Copy the lines below without changing anything, and leave out the pictures.

● **Available data**:
•••••

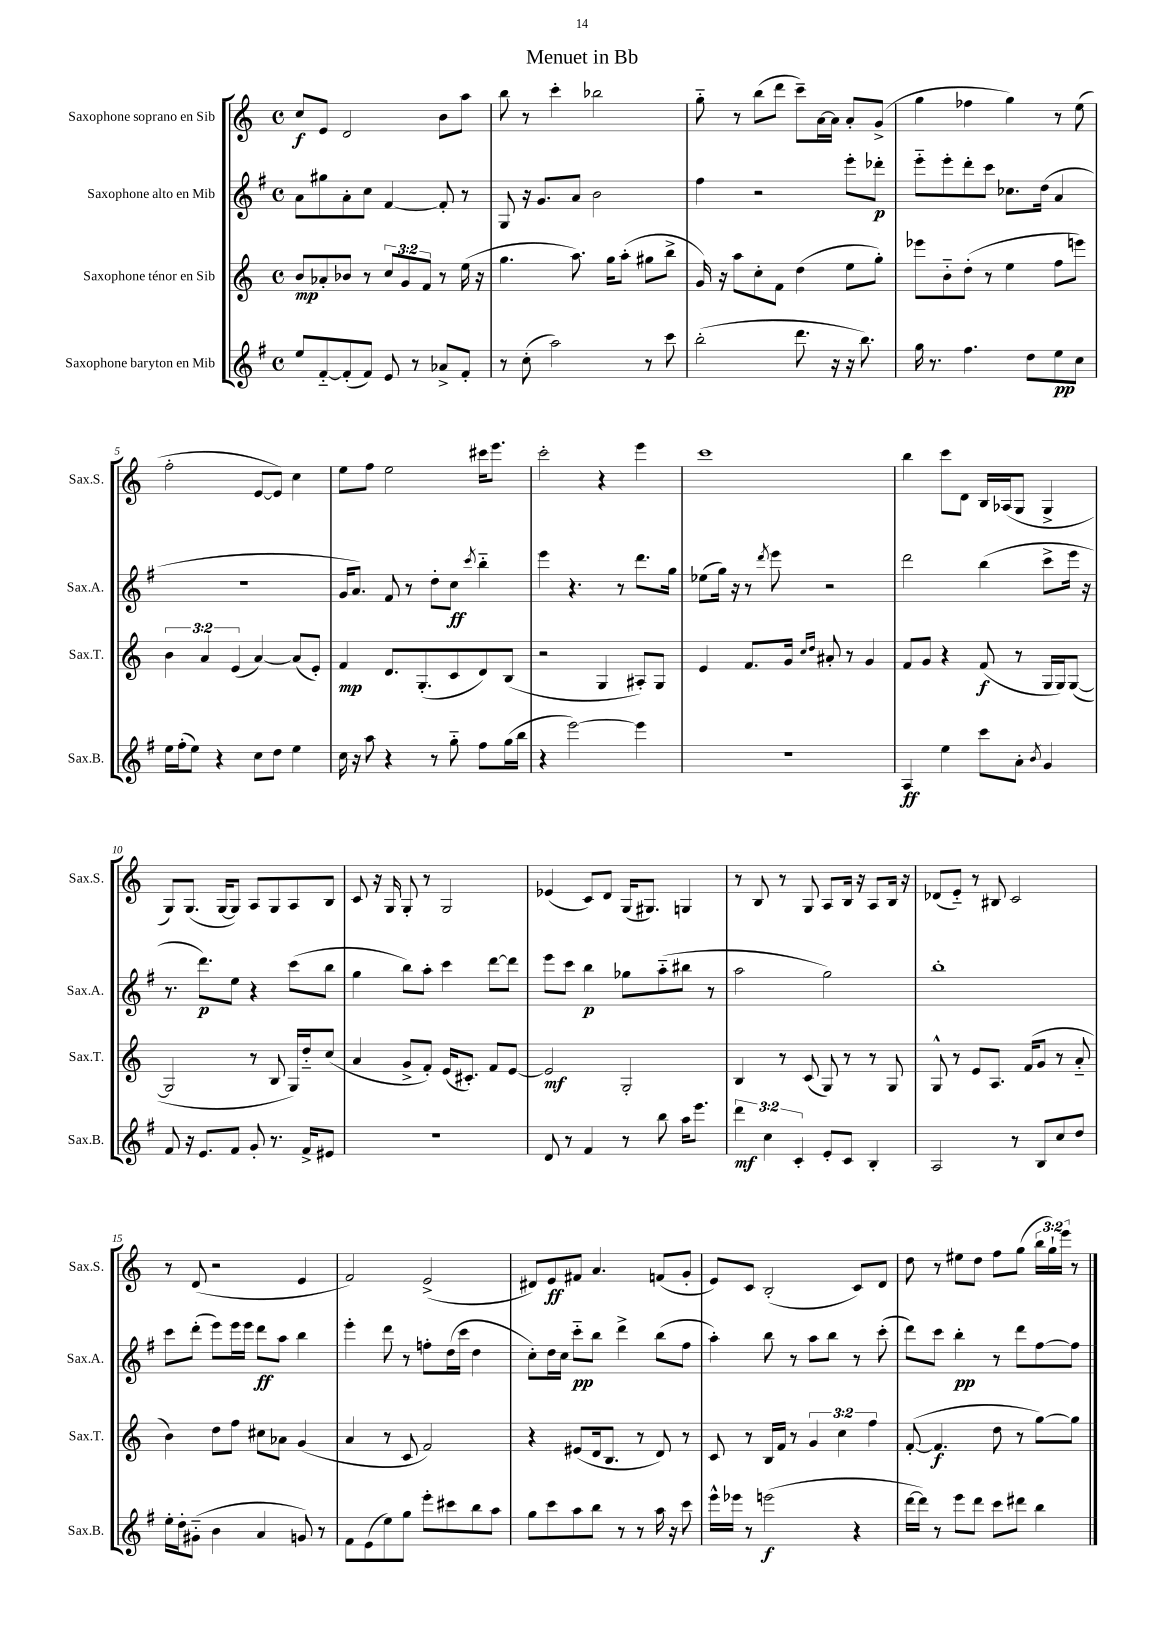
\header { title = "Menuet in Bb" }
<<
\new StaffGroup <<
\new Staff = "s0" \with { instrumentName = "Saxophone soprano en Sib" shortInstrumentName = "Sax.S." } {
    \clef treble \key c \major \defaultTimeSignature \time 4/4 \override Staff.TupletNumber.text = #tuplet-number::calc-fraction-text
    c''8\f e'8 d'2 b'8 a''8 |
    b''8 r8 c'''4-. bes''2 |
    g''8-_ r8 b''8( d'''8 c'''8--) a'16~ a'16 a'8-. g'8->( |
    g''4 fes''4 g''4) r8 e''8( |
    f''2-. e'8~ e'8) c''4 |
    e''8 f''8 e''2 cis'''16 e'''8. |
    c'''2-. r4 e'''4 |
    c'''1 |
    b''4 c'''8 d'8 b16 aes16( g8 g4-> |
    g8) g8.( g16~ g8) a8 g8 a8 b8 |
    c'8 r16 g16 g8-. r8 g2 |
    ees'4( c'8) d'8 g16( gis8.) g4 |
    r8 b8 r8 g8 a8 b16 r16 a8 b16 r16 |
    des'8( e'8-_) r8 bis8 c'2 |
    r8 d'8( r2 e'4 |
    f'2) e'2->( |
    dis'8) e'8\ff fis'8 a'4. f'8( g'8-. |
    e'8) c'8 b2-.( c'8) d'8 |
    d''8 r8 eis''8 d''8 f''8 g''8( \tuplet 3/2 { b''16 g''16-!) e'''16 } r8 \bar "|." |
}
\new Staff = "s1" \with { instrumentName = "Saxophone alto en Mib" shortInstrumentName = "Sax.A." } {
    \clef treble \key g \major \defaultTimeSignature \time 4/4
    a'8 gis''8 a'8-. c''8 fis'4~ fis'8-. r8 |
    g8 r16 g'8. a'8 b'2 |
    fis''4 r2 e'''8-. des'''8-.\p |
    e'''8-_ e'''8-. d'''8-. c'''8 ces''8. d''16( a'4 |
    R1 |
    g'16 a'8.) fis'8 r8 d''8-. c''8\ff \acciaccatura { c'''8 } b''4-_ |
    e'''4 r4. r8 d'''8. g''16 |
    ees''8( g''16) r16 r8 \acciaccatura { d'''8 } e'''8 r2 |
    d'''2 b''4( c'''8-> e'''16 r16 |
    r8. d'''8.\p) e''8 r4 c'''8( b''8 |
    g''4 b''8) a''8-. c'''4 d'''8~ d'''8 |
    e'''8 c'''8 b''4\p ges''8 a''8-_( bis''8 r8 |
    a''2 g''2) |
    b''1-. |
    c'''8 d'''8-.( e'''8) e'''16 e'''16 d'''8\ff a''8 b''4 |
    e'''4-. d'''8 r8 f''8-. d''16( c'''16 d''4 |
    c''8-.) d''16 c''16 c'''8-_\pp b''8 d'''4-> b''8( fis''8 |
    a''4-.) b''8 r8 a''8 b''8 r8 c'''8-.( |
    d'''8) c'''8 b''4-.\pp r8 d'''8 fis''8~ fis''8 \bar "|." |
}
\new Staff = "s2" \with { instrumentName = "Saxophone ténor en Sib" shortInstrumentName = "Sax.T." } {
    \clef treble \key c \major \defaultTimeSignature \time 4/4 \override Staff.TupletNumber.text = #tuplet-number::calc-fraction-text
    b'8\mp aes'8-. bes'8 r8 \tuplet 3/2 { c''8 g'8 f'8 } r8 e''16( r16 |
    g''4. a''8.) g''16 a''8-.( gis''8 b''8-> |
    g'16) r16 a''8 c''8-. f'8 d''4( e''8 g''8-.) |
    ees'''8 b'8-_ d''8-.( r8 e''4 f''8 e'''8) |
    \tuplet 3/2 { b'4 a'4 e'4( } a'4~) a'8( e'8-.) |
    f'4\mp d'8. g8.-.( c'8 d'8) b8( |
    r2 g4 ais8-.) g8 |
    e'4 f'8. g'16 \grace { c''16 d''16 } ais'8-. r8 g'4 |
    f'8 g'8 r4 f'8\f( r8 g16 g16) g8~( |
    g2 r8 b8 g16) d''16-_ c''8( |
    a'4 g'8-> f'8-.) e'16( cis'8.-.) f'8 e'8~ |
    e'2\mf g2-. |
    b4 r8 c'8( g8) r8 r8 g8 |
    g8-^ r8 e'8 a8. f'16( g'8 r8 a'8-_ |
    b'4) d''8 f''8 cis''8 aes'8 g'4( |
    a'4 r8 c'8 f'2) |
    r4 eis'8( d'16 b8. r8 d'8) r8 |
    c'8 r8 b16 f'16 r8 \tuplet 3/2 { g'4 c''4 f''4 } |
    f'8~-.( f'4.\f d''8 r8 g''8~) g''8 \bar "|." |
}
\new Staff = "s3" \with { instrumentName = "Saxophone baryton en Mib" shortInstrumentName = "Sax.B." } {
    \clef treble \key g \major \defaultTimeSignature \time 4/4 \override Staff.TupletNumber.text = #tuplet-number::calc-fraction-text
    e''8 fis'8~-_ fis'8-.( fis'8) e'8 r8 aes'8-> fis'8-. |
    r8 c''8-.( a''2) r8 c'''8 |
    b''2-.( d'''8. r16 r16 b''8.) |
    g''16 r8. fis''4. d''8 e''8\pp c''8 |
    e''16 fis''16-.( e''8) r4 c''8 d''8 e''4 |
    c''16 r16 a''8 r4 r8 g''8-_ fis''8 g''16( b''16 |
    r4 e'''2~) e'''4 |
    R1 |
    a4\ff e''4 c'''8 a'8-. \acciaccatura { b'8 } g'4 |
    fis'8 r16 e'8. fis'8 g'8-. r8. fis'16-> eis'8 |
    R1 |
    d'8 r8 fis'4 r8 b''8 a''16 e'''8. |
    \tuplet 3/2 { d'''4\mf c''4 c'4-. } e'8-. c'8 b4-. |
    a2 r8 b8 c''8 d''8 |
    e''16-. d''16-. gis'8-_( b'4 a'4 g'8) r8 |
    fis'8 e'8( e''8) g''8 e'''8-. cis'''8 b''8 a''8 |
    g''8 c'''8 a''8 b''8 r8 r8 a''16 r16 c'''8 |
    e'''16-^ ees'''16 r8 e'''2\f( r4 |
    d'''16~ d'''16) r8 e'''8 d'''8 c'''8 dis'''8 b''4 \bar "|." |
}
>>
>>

•••••

● **Exercise result**:
\header { title = "Menuet in Bb" }
<<
\new StaffGroup <<
\new Staff = "s0" \with { instrumentName = "Saxophone soprano en Sib" shortInstrumentName = "Sax.S." } {
    \clef treble \key c \major \defaultTimeSignature \time 4/4 \override Staff.TupletNumber.text = #tuplet-number::calc-fraction-text
    c''8\f e'8 d'2 b'8 a''8 |
    b''8 r8 c'''4-. bes''2 |
    g''8-_ r8 b''8( d'''8 c'''8--) a'16~ a'16 a'8-. g'8->( |
    g''4 fes''4 g''4) r8 e''8( |
    f''2-. e'8~ e'8) c''4 |
    e''8 f''8 e''2 cis'''16 e'''8. |
    c'''2-. r4 e'''4 |
    c'''1 |
    b''4 c'''8 d'8 b16 aes16( g8 g4-> |
    g8) g8.( g16~ g8) a8 g8 a8 b8 |
    c'8 r16 g16 g8-. r8 g2 |
    ees'4( c'8) d'8 g16( gis8.) g4 |
    r8 b8 r8 g8 a8 b16 r16 a8 b16 r16 |
    des'8( e'8-_) r8 bis8 c'2 |
    r8 d'8( r2 e'4 |
    f'2) e'2->( |
    dis'8) e'8\ff fis'8 a'4. f'8( g'8-. |
    e'8) c'8 b2-.( c'8) d'8 |
    d''8 r8 eis''8 d''8 f''8 g''8( \tuplet 3/2 { b''16 g''16-!) e'''16 } r8 \bar "|." |
}
\new Staff = "s1" \with { instrumentName = "Saxophone alto en Mib" shortInstrumentName = "Sax.A." } {
    \clef treble \key g \major \defaultTimeSignature \time 4/4
    a'8 gis''8 a'8-. c''8 fis'4~ fis'8-. r8 |
    g8 r16 g'8. a'8 b'2 |
    fis''4 r2 e'''8-. des'''8-.\p |
    e'''8-_ e'''8-. d'''8-. c'''8 ces''8. d''16( a'4 |
    R1 |
    g'16 a'8.) fis'8 r8 d''8-. c''8\ff \acciaccatura { c'''8 } b''4-_ |
    e'''4 r4. r8 d'''8. g''16 |
    ees''8( g''16) r16 r8 \acciaccatura { d'''8 } e'''8 r2 |
    d'''2 b''4( c'''8-> e'''16 r16 |
    r8. d'''8.\p) e''8 r4 c'''8( b''8 |
    g''4 b''8) a''8-. c'''4 d'''8~ d'''8 |
    e'''8 c'''8 b''4\p ges''8 a''8-_( bis''8 r8 |
    a''2 g''2) |
    b''1-. |
    c'''8 d'''8-.( e'''8) e'''16 e'''16 d'''8\ff a''8 b''4 |
    e'''4-. d'''8 r8 f''8-. d''16( c'''16 d''4 |
    c''8-.) d''16 c''16 c'''8-_\pp b''8 d'''4-> b''8( fis''8 |
    a''4-.) b''8 r8 a''8 b''8 r8 c'''8-.( |
    d'''8) c'''8 b''4-.\pp r8 d'''8 fis''8~ fis''8 \bar "|." |
}
\new Staff = "s2" \with { instrumentName = "Saxophone ténor en Sib" shortInstrumentName = "Sax.T." } {
    \clef treble \key c \major \defaultTimeSignature \time 4/4 \override Staff.TupletNumber.text = #tuplet-number::calc-fraction-text
    b'8\mp aes'8-. bes'8 r8 \tuplet 3/2 { c''8 g'8 f'8 } r8 e''16( r16 |
    g''4. a''8.) g''16 a''8-.( gis''8 b''8-> |
    g'16) r16 a''8 c''8-. f'8 d''4( e''8 g''8-.) |
    ees'''8 b'8-_ d''8-.( r8 e''4 f''8 e'''8) |
    \tuplet 3/2 { b'4 a'4 e'4( } a'4~) a'8( e'8-.) |
    f'4\mp d'8. g8.-.( c'8 d'8) b8( |
    r2 g4 ais8-.) g8 |
    e'4 f'8. g'16 \grace { c''16 d''16 } ais'8-. r8 g'4 |
    f'8 g'8 r4 f'8\f( r8 g16 g16) g8~( |
    g2 r8 b8 g16) d''16-_ c''8( |
    a'4 g'8-> f'8-.) e'16( cis'8.-.) f'8 e'8~ |
    e'2\mf g2-. |
    b4 r8 c'8( g8) r8 r8 g8 |
    g8-^ r8 e'8 a8. f'16( g'8 r8 a'8-_ |
    b'4) d''8 f''8 cis''8 aes'8 g'4( |
    a'4 r8 c'8 f'2) |
    r4 eis'8( d'16 b8. r8 d'8) r8 |
    c'8 r8 b16 f'16 r8 \tuplet 3/2 { g'4 c''4 f''4 } |
    f'8~-.( f'4.\f d''8 r8 g''8~) g''8 \bar "|." |
}
\new Staff = "s3" \with { instrumentName = "Saxophone baryton en Mib" shortInstrumentName = "Sax.B." } {
    \clef treble \key g \major \defaultTimeSignature \time 4/4 \override Staff.TupletNumber.text = #tuplet-number::calc-fraction-text
    e''8 fis'8~-_ fis'8-.( fis'8) e'8 r8 aes'8-> fis'8-. |
    r8 c''8-.( a''2) r8 c'''8 |
    b''2-.( d'''8. r16 r16 b''8.) |
    g''16 r8. fis''4. d''8 e''8\pp c''8 |
    e''16 fis''16-.( e''8) r4 c''8 d''8 e''4 |
    c''16 r16 a''8 r4 r8 g''8-_ fis''8 g''16( b''16 |
    r4 e'''2~) e'''4 |
    R1 |
    a4\ff e''4 c'''8 a'8-. \acciaccatura { b'8 } g'4 |
    fis'8 r16 e'8. fis'8 g'8-. r8. fis'16-> eis'8 |
    R1 |
    d'8 r8 fis'4 r8 b''8 a''16 e'''8. |
    \tuplet 3/2 { d'''4\mf c''4 c'4-. } e'8-. c'8 b4-. |
    a2 r8 b8 c''8 d''8 |
    e''16-. d''16-. gis'8-_( b'4 a'4 g'8) r8 |
    fis'8 e'8( e''8) g''8 e'''8-. cis'''8 b''8 a''8 |
    g''8 c'''8 a''8 b''8 r8 r8 a''16 r16 c'''8 |
    e'''16-^ ees'''16 r8 e'''2\f( r4 |
    d'''16~ d'''16) r8 e'''8 d'''8 c'''8 dis'''8 b''4 \bar "|." |
}
>>
>>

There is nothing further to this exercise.